What to produce:
Upon reaching the line that contains "(344, 199) = (546, 345): pink" in the records below, begin repeating every line exactly through the last one, skipping pictures.

··· Record set

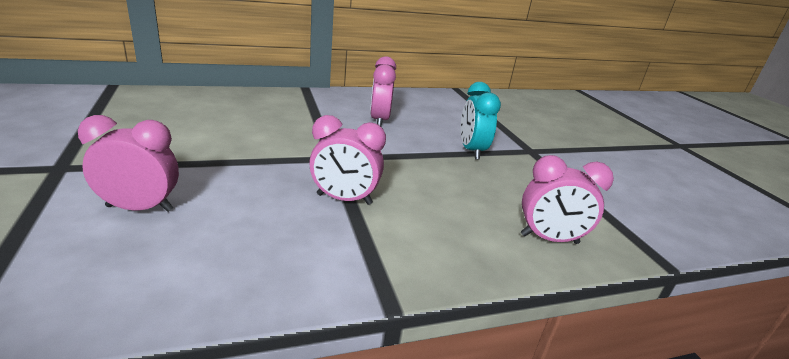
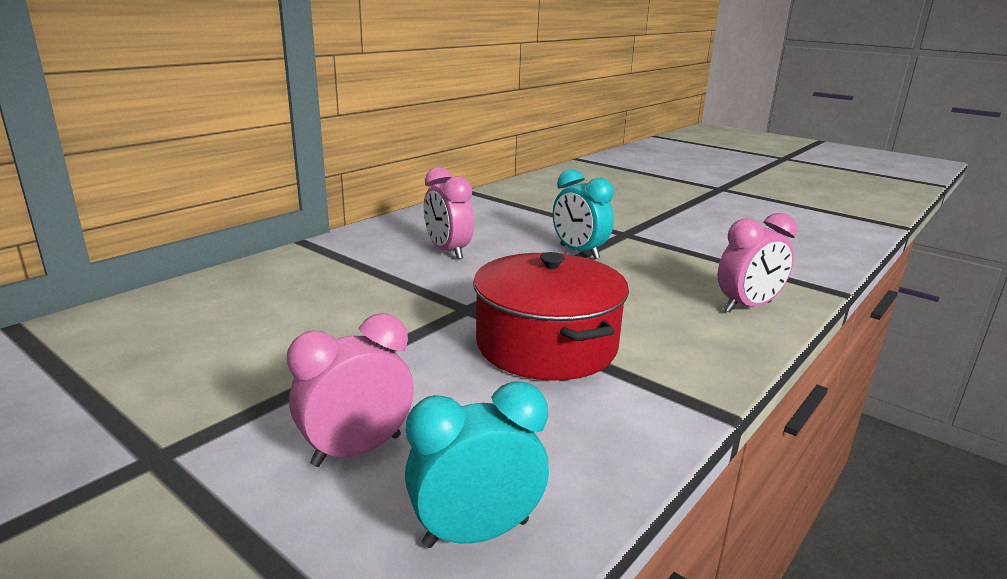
camera: 30 degrees left, 5 degrees down
(113, 286) = (476, 533): none -> turquoise clock
(344, 199) = (546, 345): pink clock -> red pot

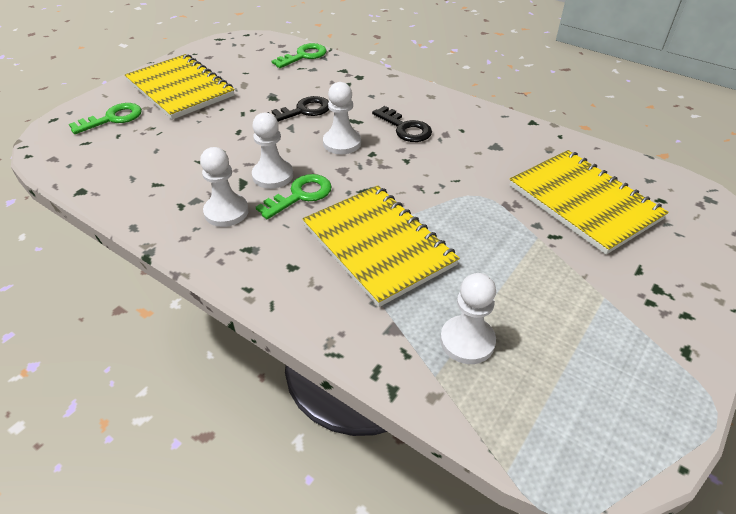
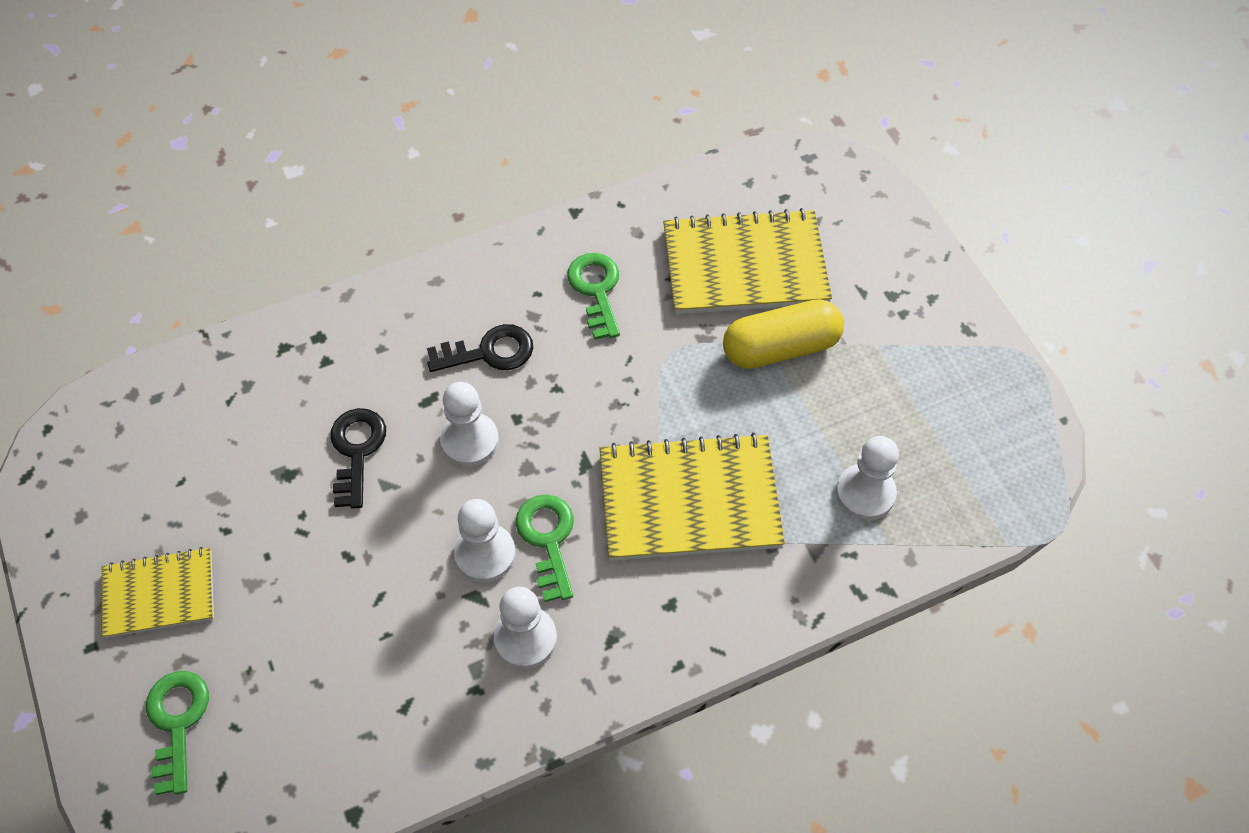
camera: 60 degrees left, 15 degrees up
(180, 89) = (159, 594): yellow notebook -> yellow notebook, size x0.60
(303, 56) = (196, 379): green key -> green key (596, 290)
(541, 244) = (780, 347): none -> yellow capsule

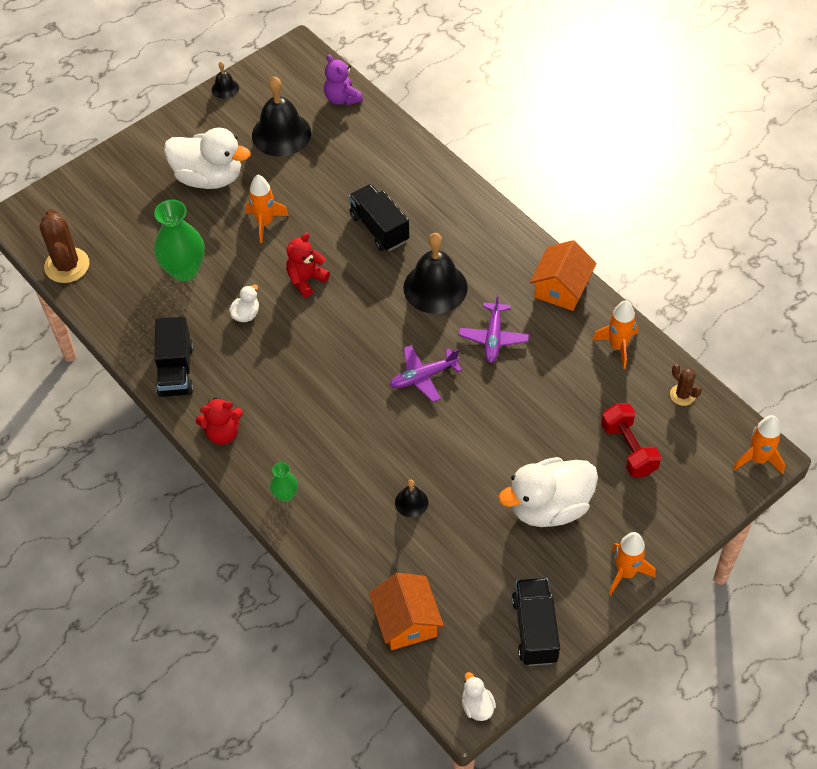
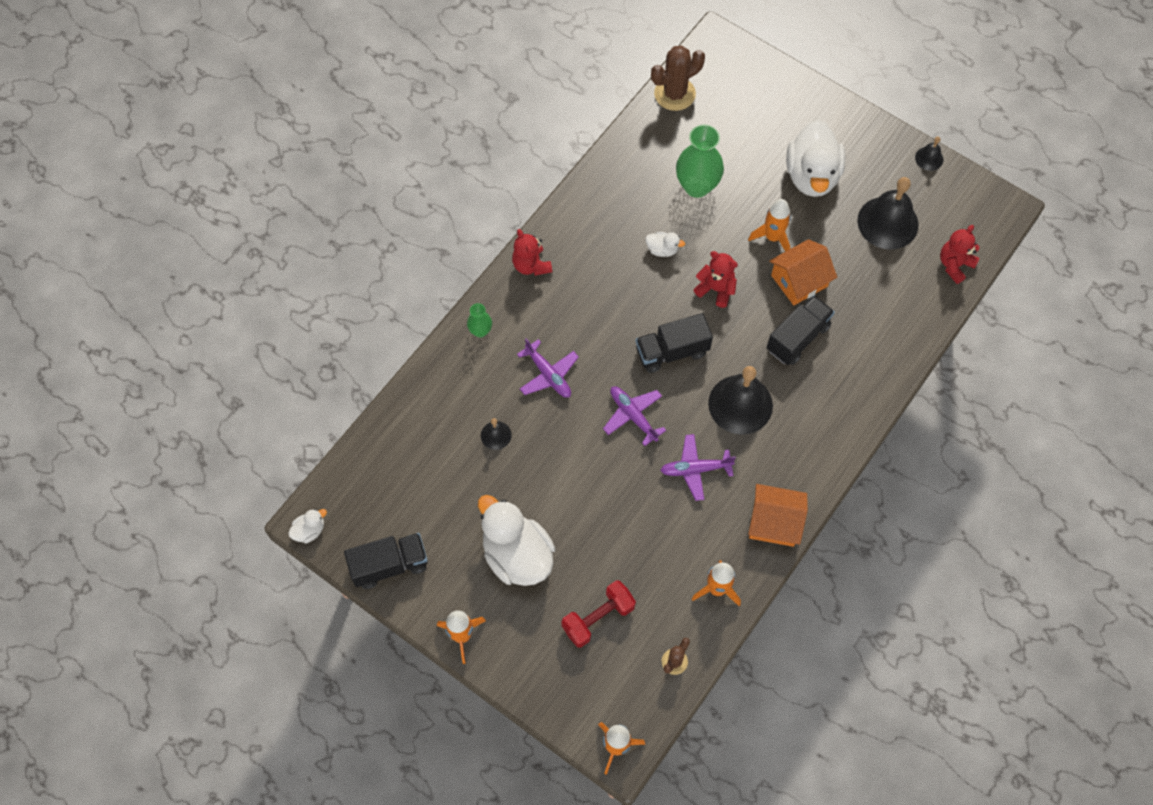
camera: 75 degrees right, 10 degrees up
(176, 370) = (586, 211): black truck -> black truck (672, 351)
(342, 98) = (954, 265): purple teddy bear -> red teddy bear
(356, 441) = (548, 375): none -> purple plane
(406, 621) = (378, 457): orange house -> orange house (799, 281)

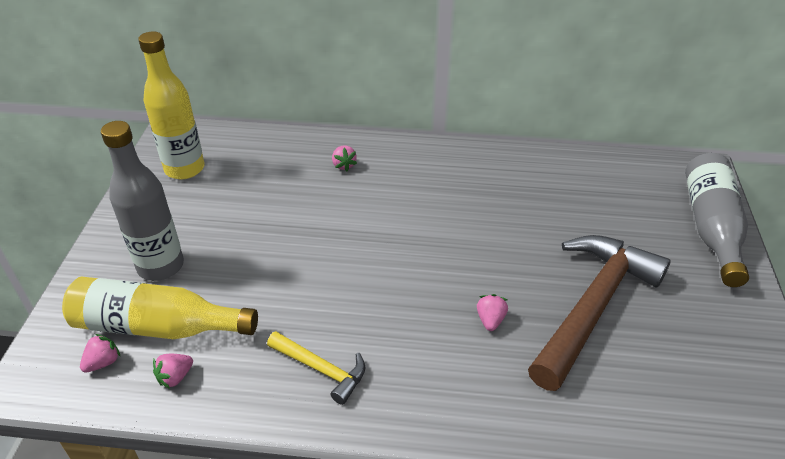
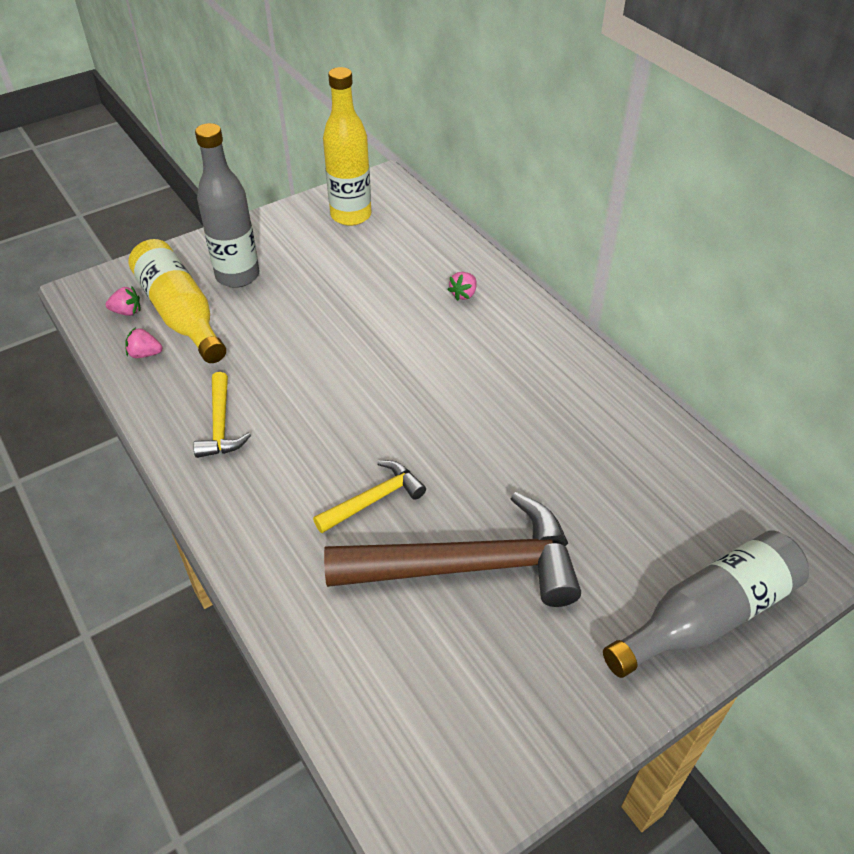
camera: 50 degrees right, 5 degrees up
(490, 320) = (374, 499): pink strawberry -> yellow hammer

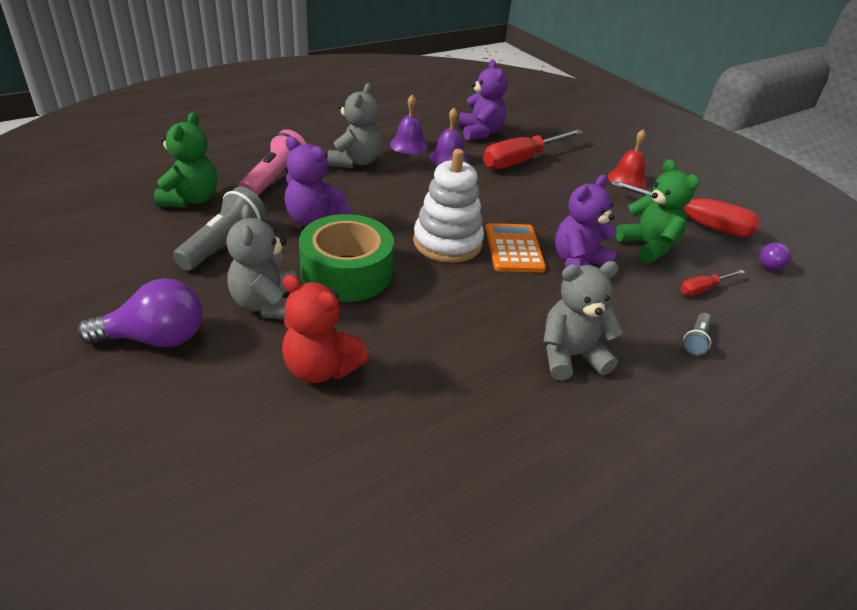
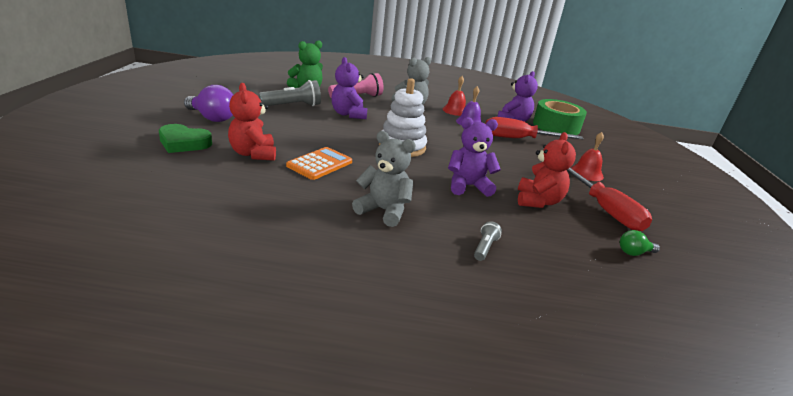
camera: 40 degrees right, 10 degrees down
(201, 415) = (184, 143): none -> green heart
(267, 304) = (272, 128): grey teddy bear -> none
(347, 272) = (328, 134): green tape -> green tape (556, 126)
(409, 145) = (455, 110): purple bell -> red bell
(514, 249) = (437, 164): orange calculator -> orange calculator (320, 164)
(648, 246) = (538, 201): green teddy bear -> red teddy bear
(696, 340) = (484, 248): grey flashlight -> grey flashlight turned 135 degrees clockwise
(703, 289) = (542, 234): red screwdriver -> none
(770, 264) = (634, 252): purple light bulb -> green light bulb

······

Completed task:
(344, 199) = (546, 345): pink clock -> red pot

camera: 60 degrees left, 15 degrees up
(180, 89) = (159, 594): yellow notebook -> yellow notebook, size x0.60
(303, 56) = (196, 379): green key -> green key (596, 290)
(541, 244) = (780, 347): none -> yellow capsule

camera: 75 degrees right, 10 degrees up
(176, 370) = (586, 211): black truck -> black truck (672, 351)
(342, 98) = (954, 265): purple teddy bear -> red teddy bear
(356, 441) = (548, 375): none -> purple plane
(406, 621) = (378, 457): orange house -> orange house (799, 281)

camera: 50 degrees right, 5 degrees up
(490, 320) = (374, 499): pink strawberry -> yellow hammer

camera: 40 degrees right, 10 degrees down
(201, 415) = (184, 143): none -> green heart
(267, 304) = (272, 128): grey teddy bear -> none
(347, 272) = (328, 134): green tape -> green tape (556, 126)
(409, 145) = (455, 110): purple bell -> red bell
(514, 249) = (437, 164): orange calculator -> orange calculator (320, 164)
(648, 246) = (538, 201): green teddy bear -> red teddy bear
(696, 340) = (484, 248): grey flashlight -> grey flashlight turned 135 degrees clockwise
(703, 289) = (542, 234): red screwdriver -> none
(770, 264) = (634, 252): purple light bulb -> green light bulb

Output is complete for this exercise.